**REQUIREMENT:**
In the copy, include no pictures. Reproduce the rest of the entries exactly.

**EXERCISE DATA:**
- Opening Delimiter -

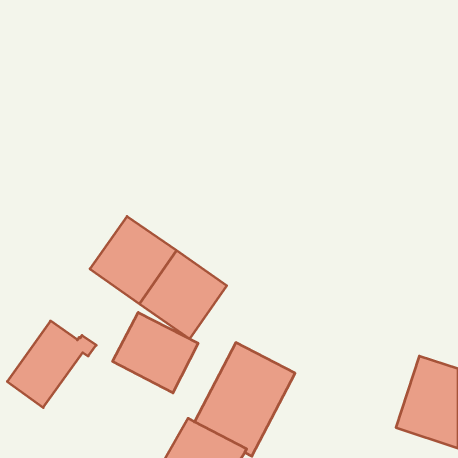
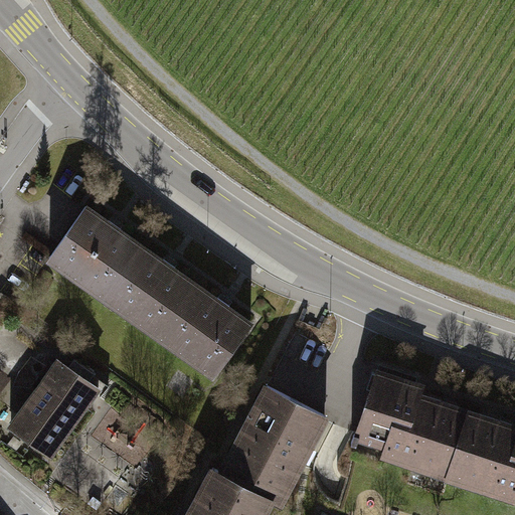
building: none -> [44,204,142,303]
building: [113,312,198,393] -> none
building: none -> [351,370,469,480]

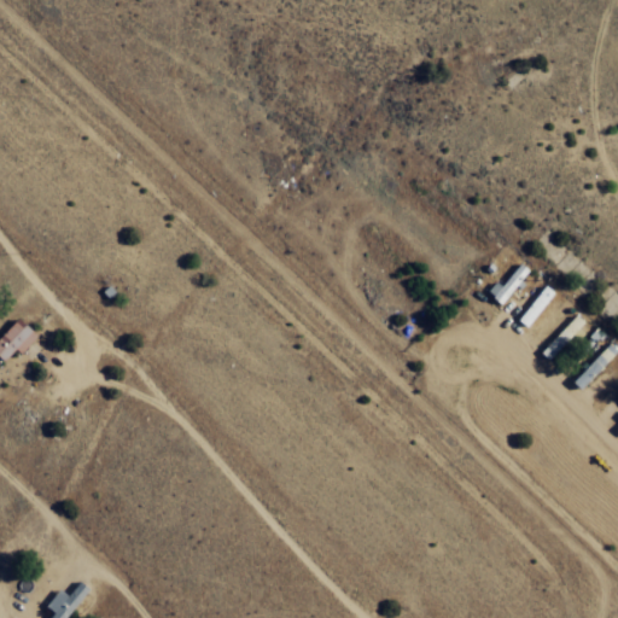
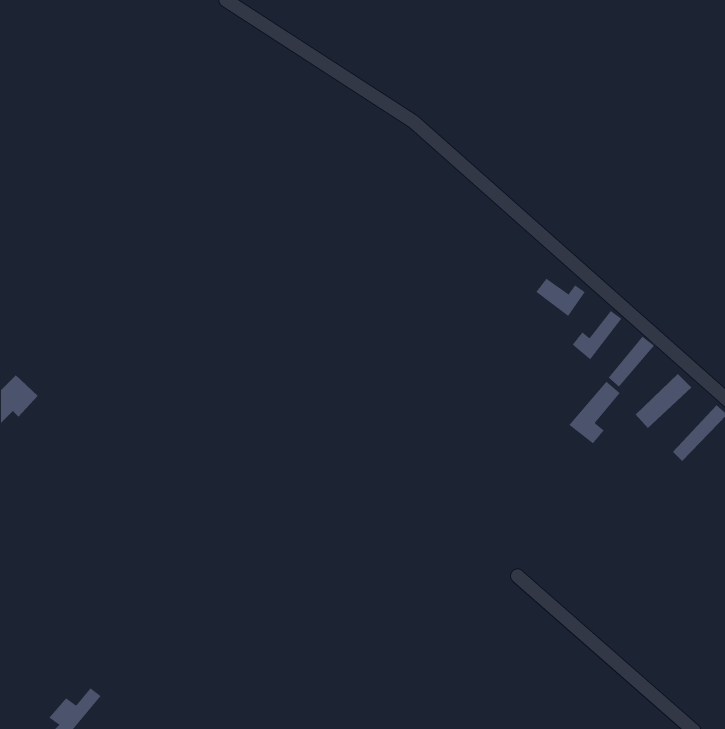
building: none -> [536,278,586,317]
building: none -> [568,381,620,444]

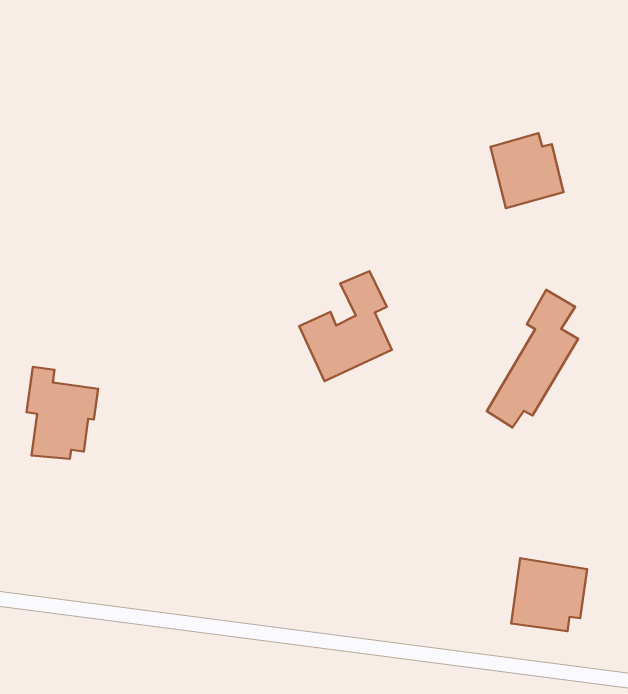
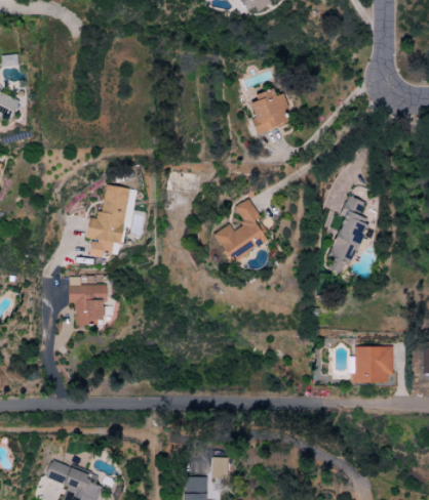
building: [490,133,564,208] -> [247,88,291,132]
building: none -> [85,184,128,257]

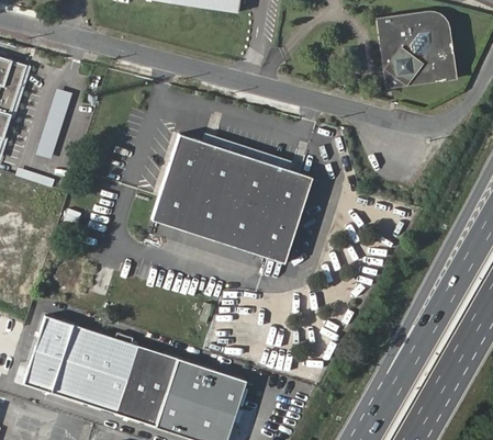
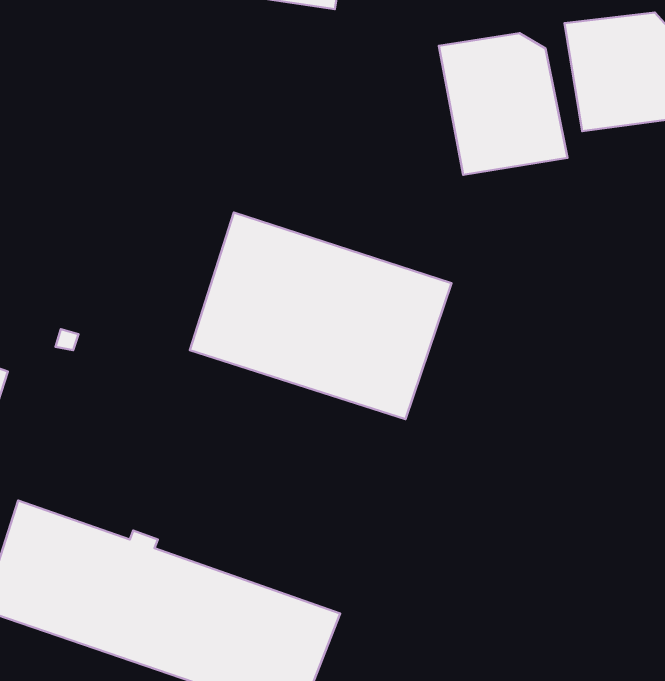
building: none -> [439,33,567,175]
building: [38,88,72,157] -> none

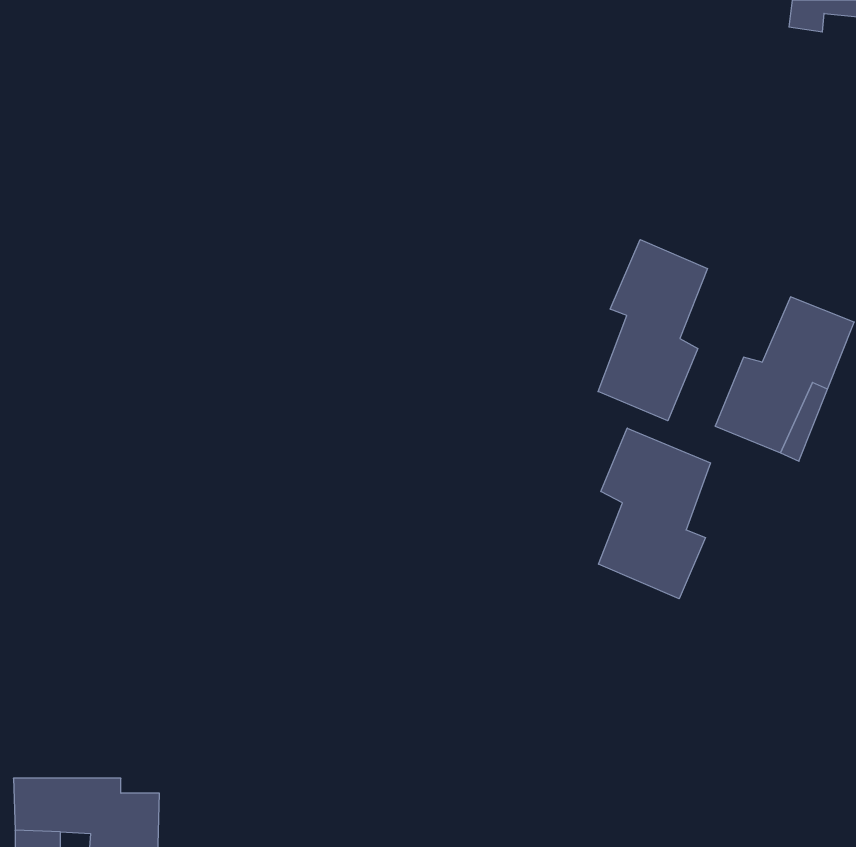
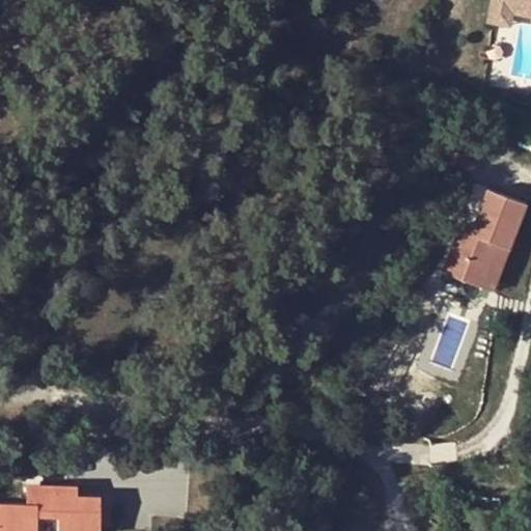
building: [598,240,707,421] -> none
building: [599,428,710,599] -> none

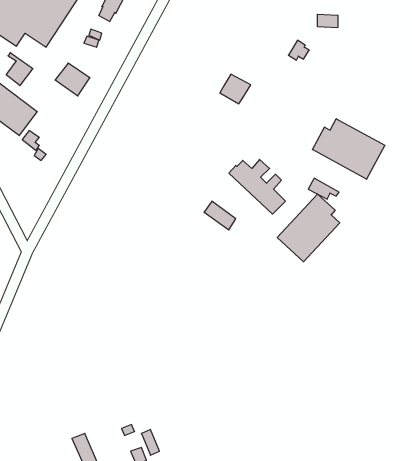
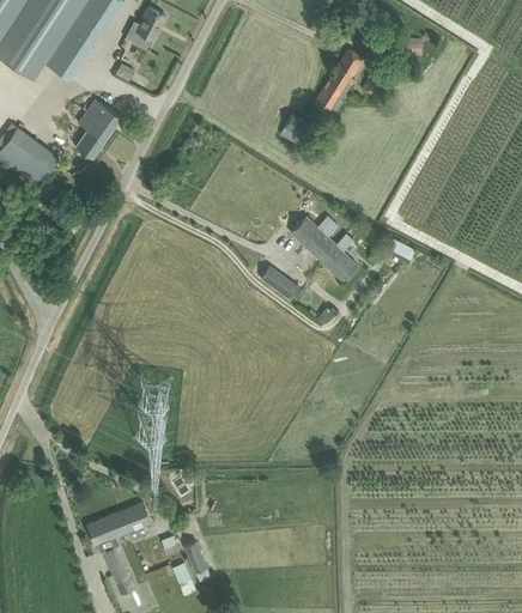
building: none -> [312,48,364,115]
building: [6,53,33,86] -> [74,120,107,159]
building: [312,119,385,179] -> none
building: [277,194,340,262] -> none
building: none -> [85,502,150,545]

- Closing Delimiter -

**RESPONSE TO THIS TASK:**
building: none -> [44,204,142,303]
building: [113,312,198,393] -> none
building: none -> [351,370,469,480]

building: none -> [536,278,586,317]
building: none -> [568,381,620,444]

building: [490,133,564,208] -> [247,88,291,132]
building: none -> [85,184,128,257]

building: none -> [439,33,567,175]
building: [38,88,72,157] -> none

building: [598,240,707,421] -> none
building: [599,428,710,599] -> none

building: none -> [312,48,364,115]
building: [6,53,33,86] -> [74,120,107,159]
building: [312,119,385,179] -> none
building: [277,194,340,262] -> none
building: none -> [85,502,150,545]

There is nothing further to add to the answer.